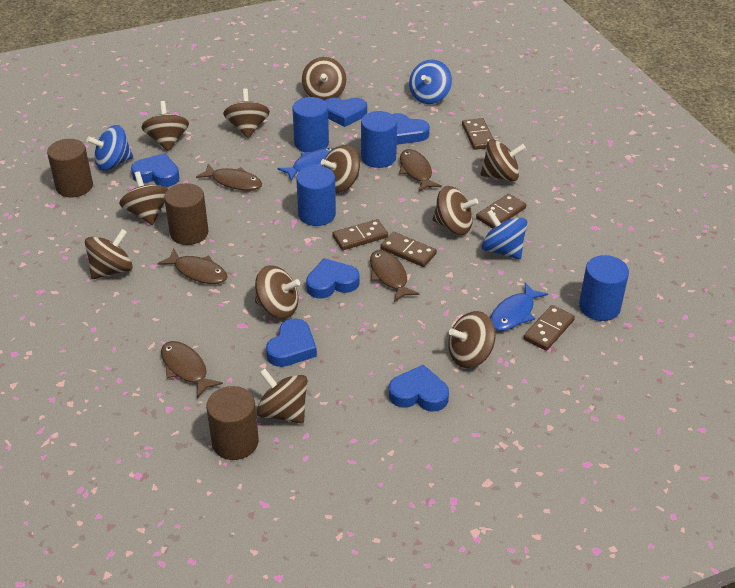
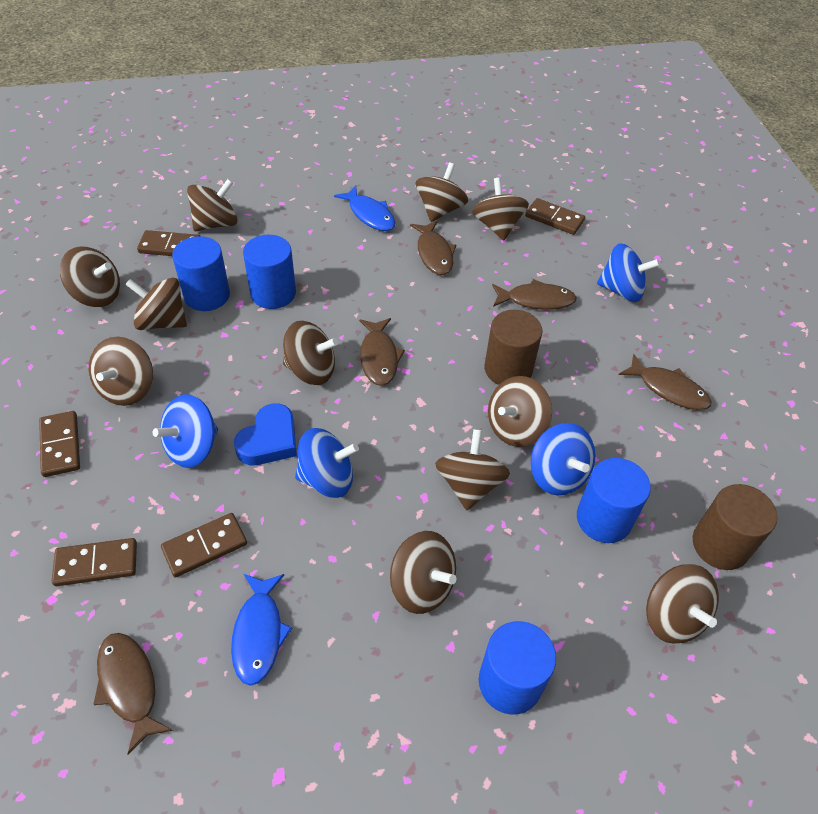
blue heart: [131,153,179,187] [266,318,317,367] [306,258,360,299] [325,98,367,127] [389,365,449,411] [392,113,430,145] = 6 -> [234,403,297,465] = 1
blue spinning top: [86,125,133,171] [409,59,452,104] [482,210,527,259] = 3 -> [153,394,218,468] [295,428,359,498] [531,423,595,496] [597,243,660,302] = 4
brown cylinder: [47,139,93,197] [164,183,208,245] [206,386,259,460] = 3 -> [485,310,543,385] [693,484,777,570] = 2

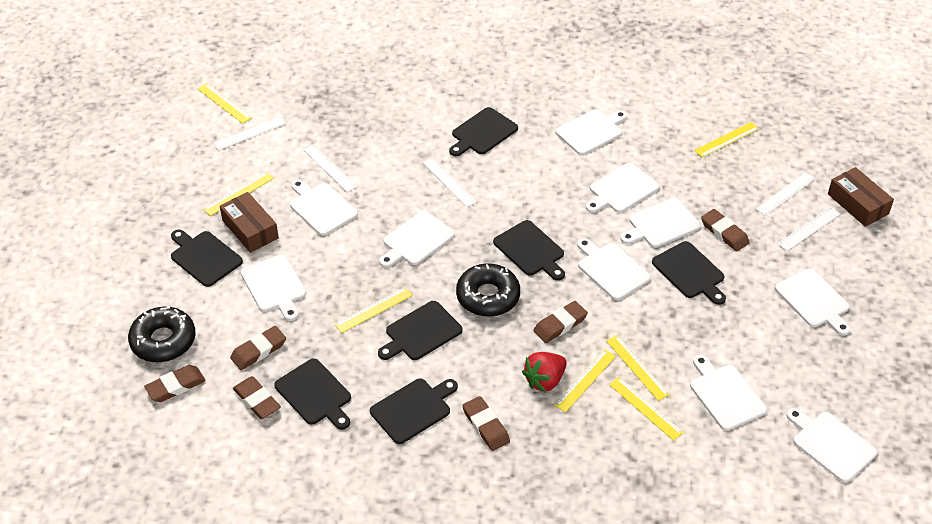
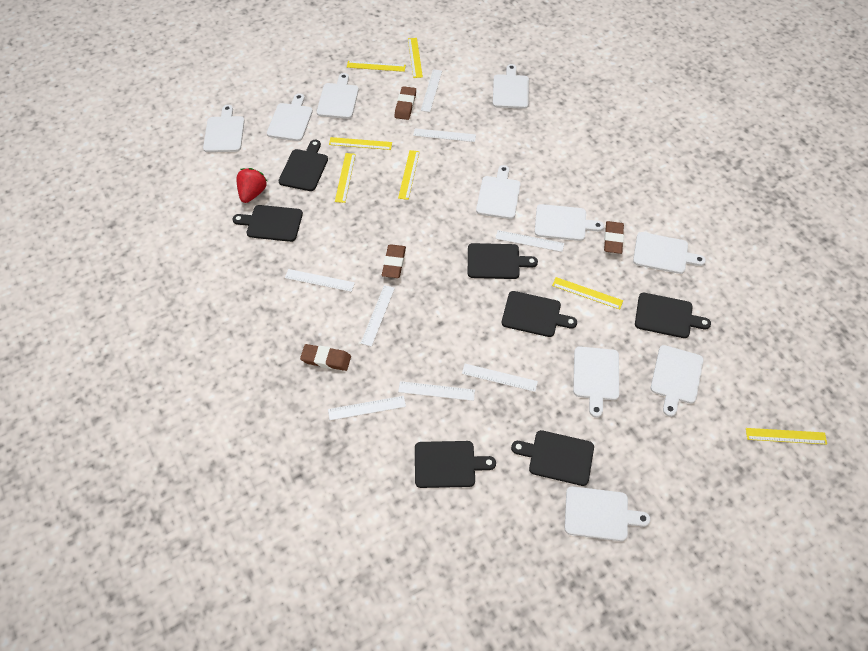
black donut: [128,306,196,362] [456,264,520,317] = 2 -> none = 0
brown box: [220,192,279,253] [828,167,894,227] = 2 -> none = 0
brown eraser: [144,365,206,402] [230,326,286,370] [233,376,281,419] [462,396,510,451] [533,301,588,343] [701,209,750,252] = 6 -> [300,344,351,371] [382,244,406,278] [394,86,416,120] [604,221,624,254] = 4
white ruler: [213,117,286,151] [304,145,357,192] [422,158,477,207] [756,172,815,216] [777,207,840,251] = 5 -> [285,269,355,292] [328,396,406,420] [361,285,395,347] [398,381,475,401] [413,128,476,142] [421,69,442,112] [462,364,538,392] [495,230,564,252] = 8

________________________

__Written task__
Given the entries above, count how many lines include the word "none"; respond with the number only.

__Task output__
2